> **WORK REQUEST**: If a line in the entries below contains "NAND", copy it.

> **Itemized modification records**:
....................

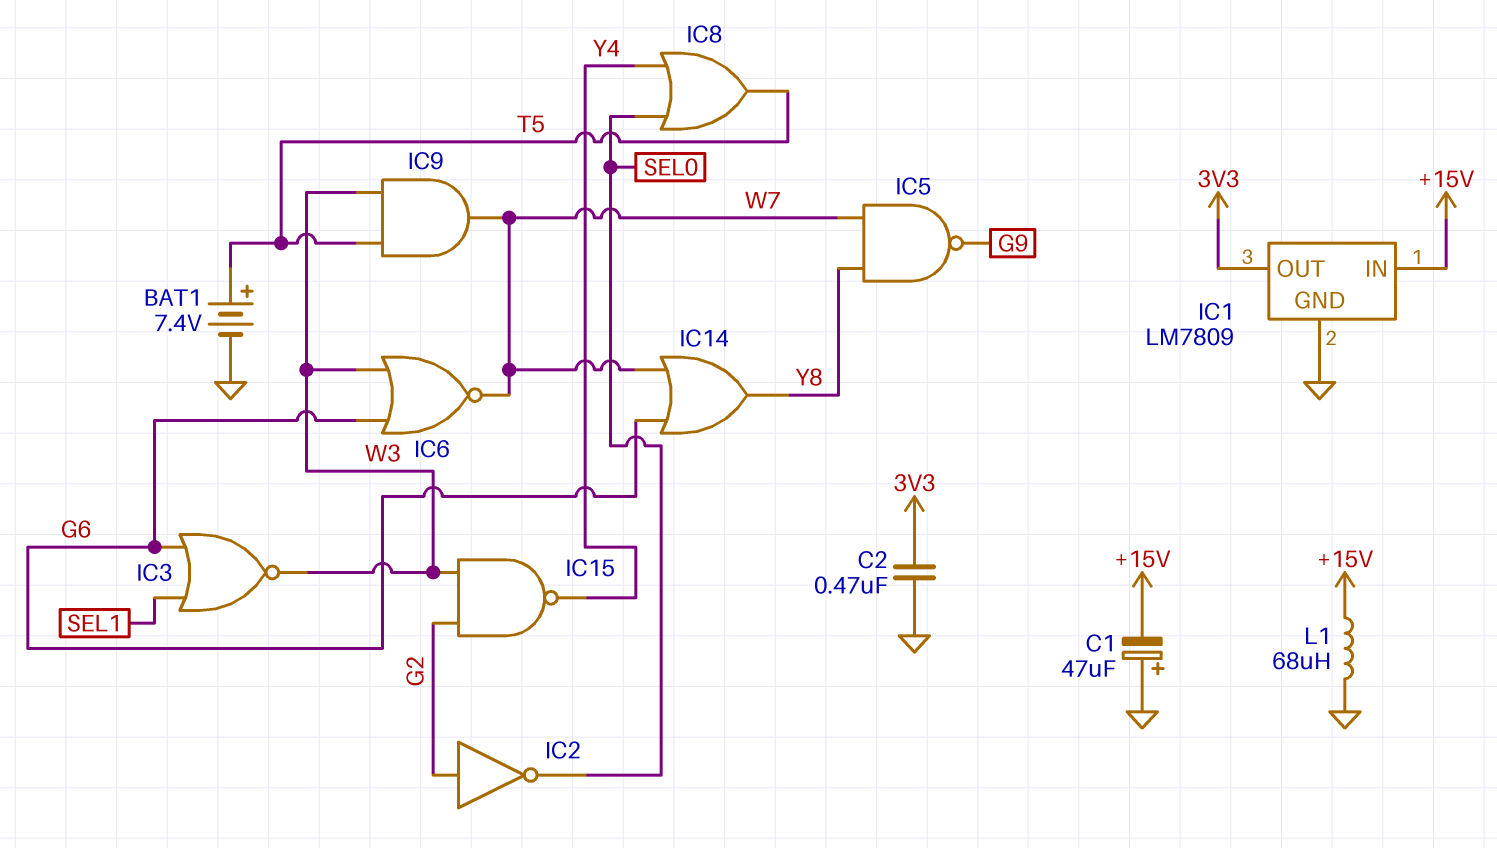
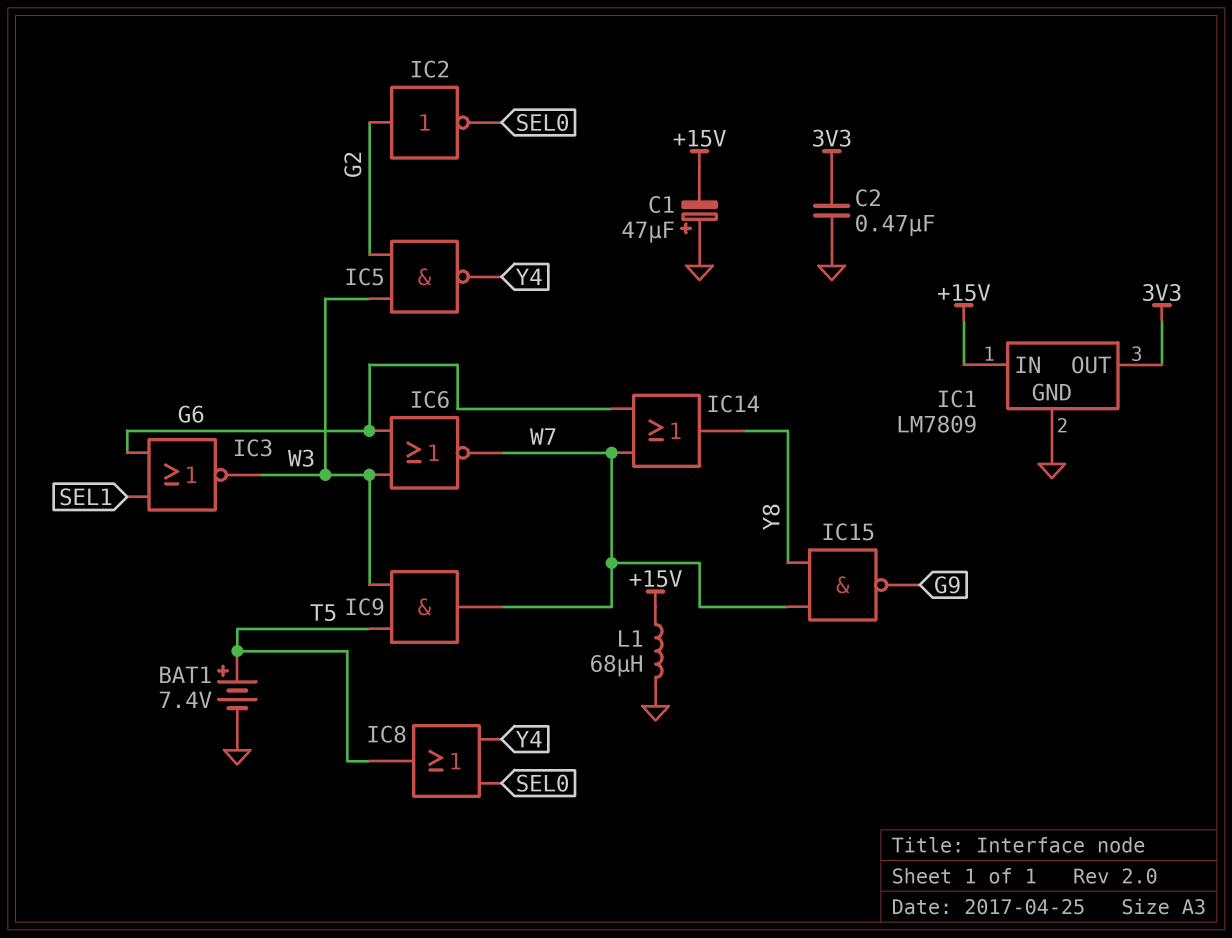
IC5: NAND (in W7, in Y8, out G9) -> NAND (in G2, in W3, out Y4)
IC15: NAND (in G2, in W3, out Y4) -> NAND (in W7, in Y8, out G9)

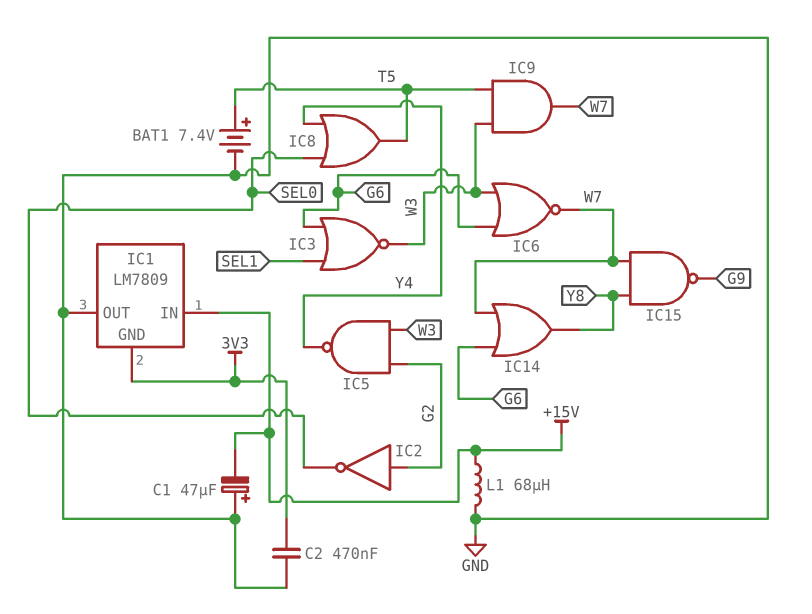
IC1 pin GND: GND -> 3V3
IC1 pin OUT: 3V3 -> GND

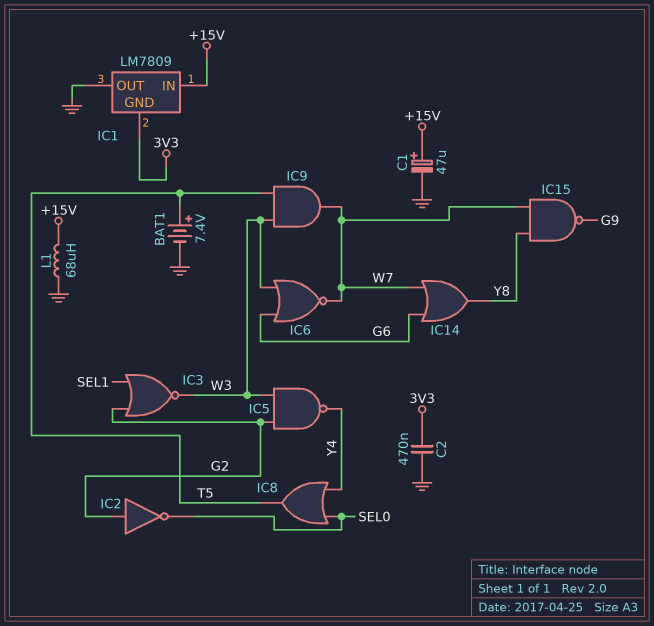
C1: 47uF (plus GND, minus +15V) -> 47uF (plus +15V, minus GND)
IC3: NOR (in G6, in SEL1, out W3) -> NOR (in G2, in SEL1, out W3)

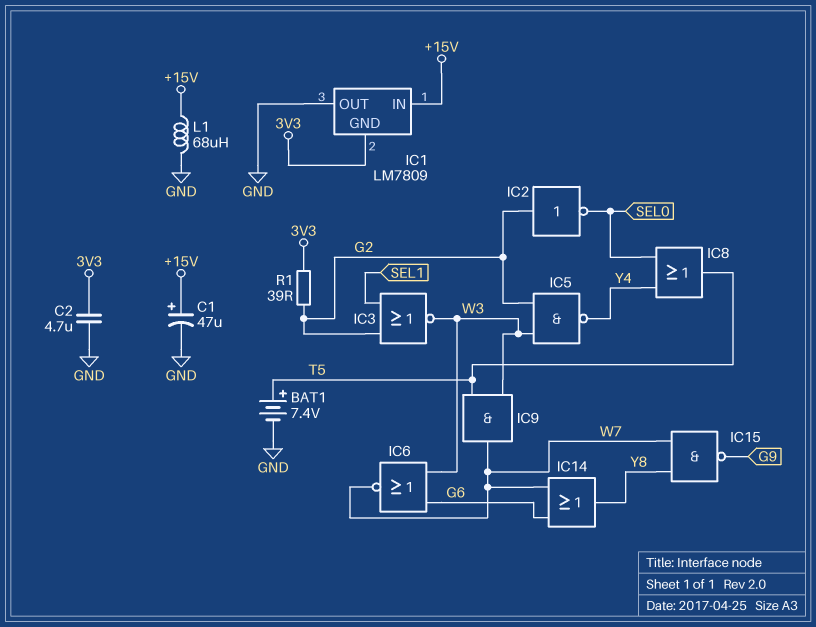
C2: 470nF (3V3, GND) -> 4.7uF (3V3, GND)
R1: none -> 39 (3V3, G2)

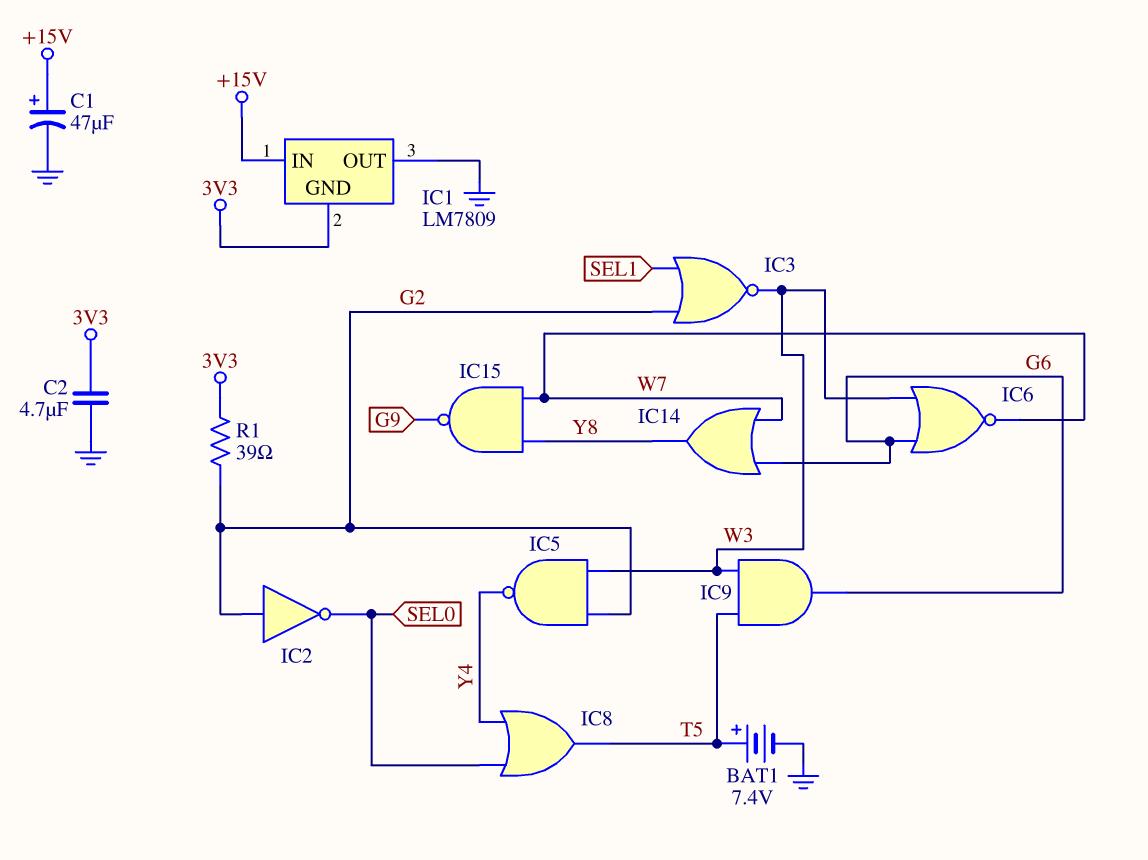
IC9: AND (in T5, in W3, out W7) -> AND (in T5, in W3, out G6)
L1: 68uH (+15V, GND) -> none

....................

> **TASK OUTPUT**:
IC5: NAND (in W7, in Y8, out G9) -> NAND (in G2, in W3, out Y4)
IC15: NAND (in G2, in W3, out Y4) -> NAND (in W7, in Y8, out G9)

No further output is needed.